EXERCISE BRIEF:
In the listing below, locate the line with "(281, 212) = (327, 204): none -> purple bowl" and the line with "(340, 213) = (432, 332): brown house -> none", then output both and everything between them exactly, minus any pictures.
**** INPUT MATERIAL
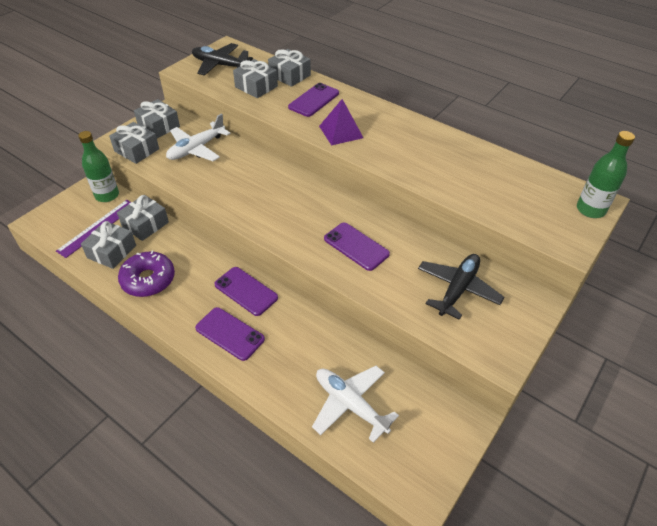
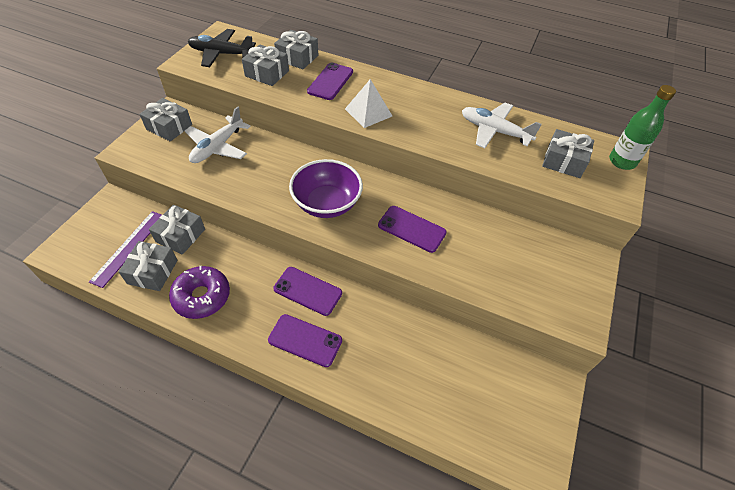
camera: 15 degrees left, 5 degrees up
(107, 195) = (129, 209): green bottle -> none
(137, 150) = (153, 157): grey gift -> grey gift (563, 161)
(281, 212) = (327, 204): none -> purple bowl
(341, 132) = (368, 112): purple pyramid -> white pyramid
(350, 404) = (446, 391): white plane -> white plane (494, 131)
(457, 289) = (520, 257): black plane -> none

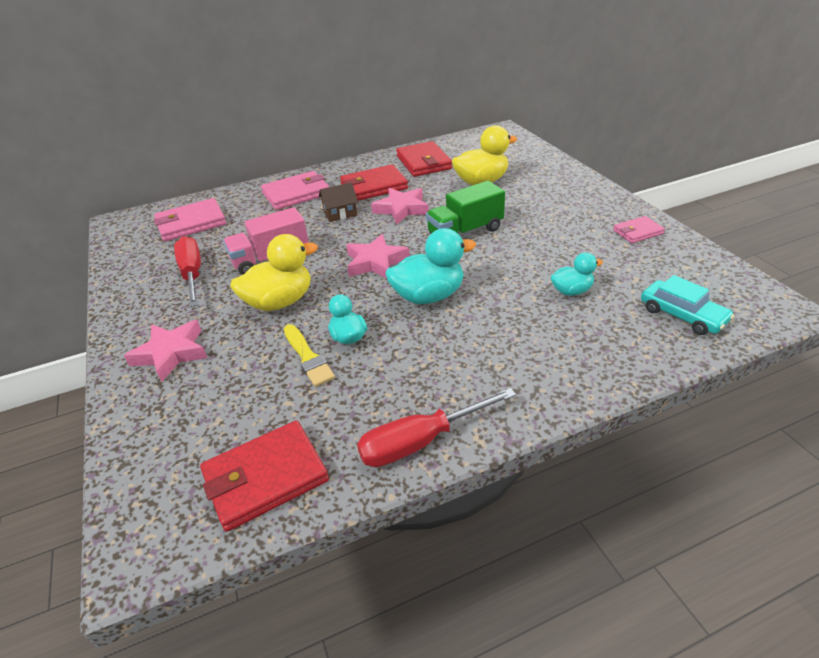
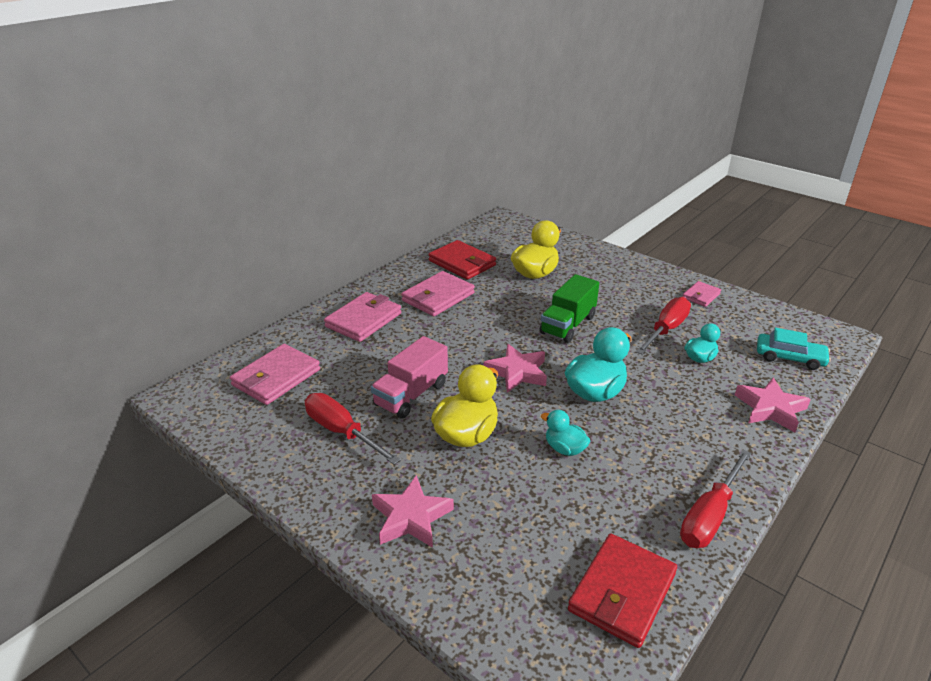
camera: 30 degrees left, 5 degrees down
(308, 357) = (548, 478): yellow brush -> none
(340, 213) = (432, 332): brown house -> none
(374, 187) = (438, 297): red wallet -> pink wallet
(401, 209) = (489, 315): pink star -> pink star (770, 409)
(562, 256) = (666, 330): none -> red screwdriver

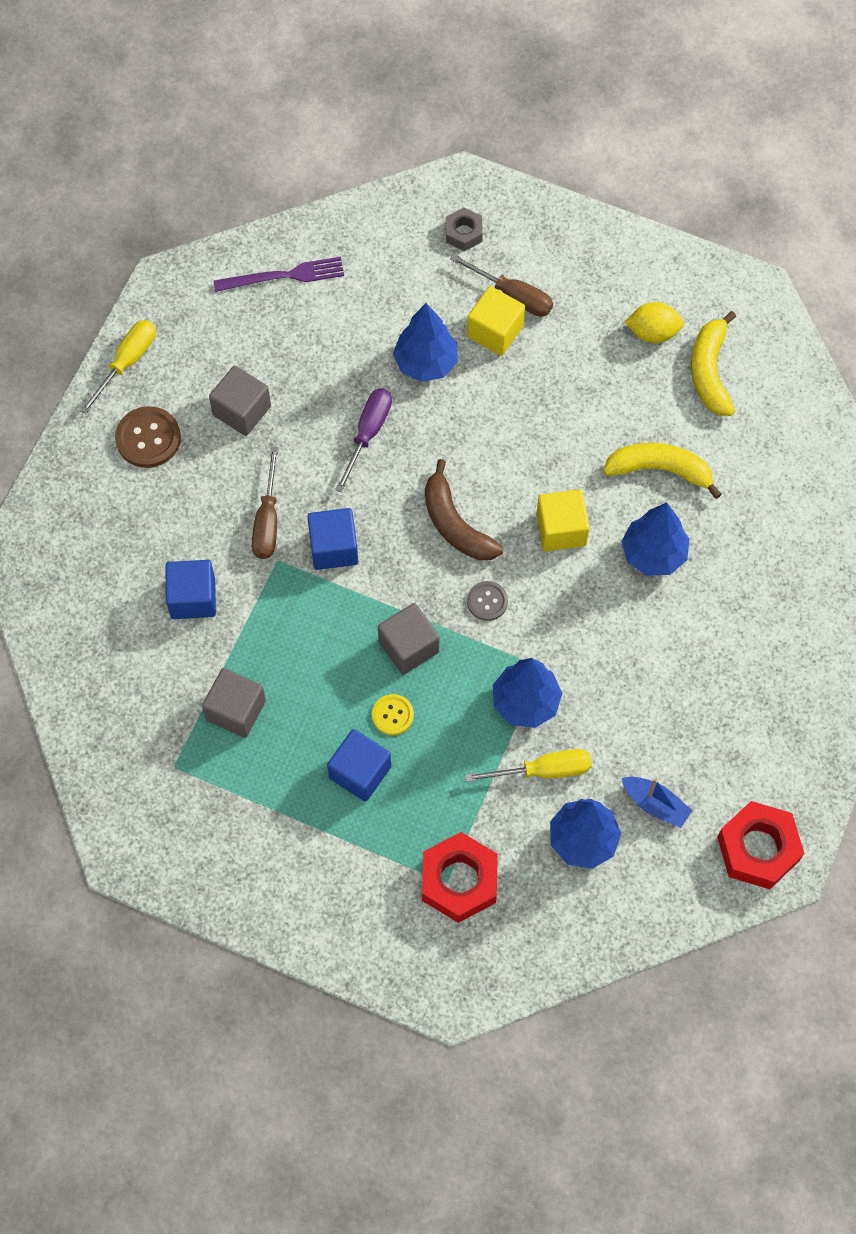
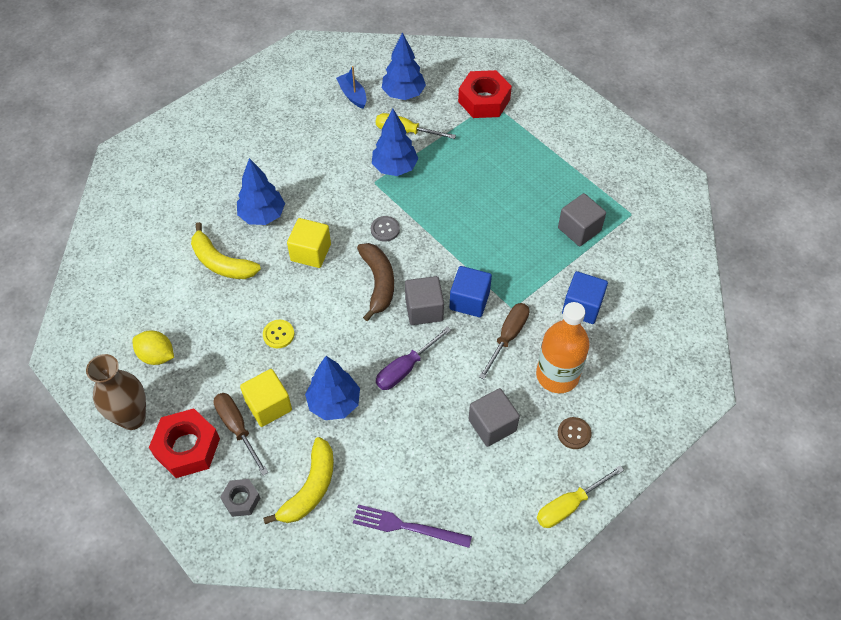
camera: 155 degrees left, 10 degrees down
(148, 438) = (574, 433): brown button -> brown button, size x0.61
(191, 497) = (557, 375): none -> orange bottle
(360, 772) = (515, 169): blue cube -> none
(392, 715) = (480, 191): yellow button -> yellow button (278, 334)
(408, 647) = (450, 223): grey cube -> grey cube (424, 309)
(629, 261) = (132, 418): none -> brown vase
(710, 371) = (139, 312): yellow banana -> yellow banana (310, 488)
(758, 849) = (311, 58): red nut -> red nut (187, 447)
********
YOUR SOLUTION:
(281, 212) = (327, 204): none -> purple bowl
(341, 132) = (368, 112): purple pyramid -> white pyramid
(350, 404) = (446, 391): white plane -> white plane (494, 131)
(457, 289) = (520, 257): black plane -> none

camera: 30 degrees left, 5 degrees down
(308, 357) = (548, 478): yellow brush -> none
(340, 213) = (432, 332): brown house -> none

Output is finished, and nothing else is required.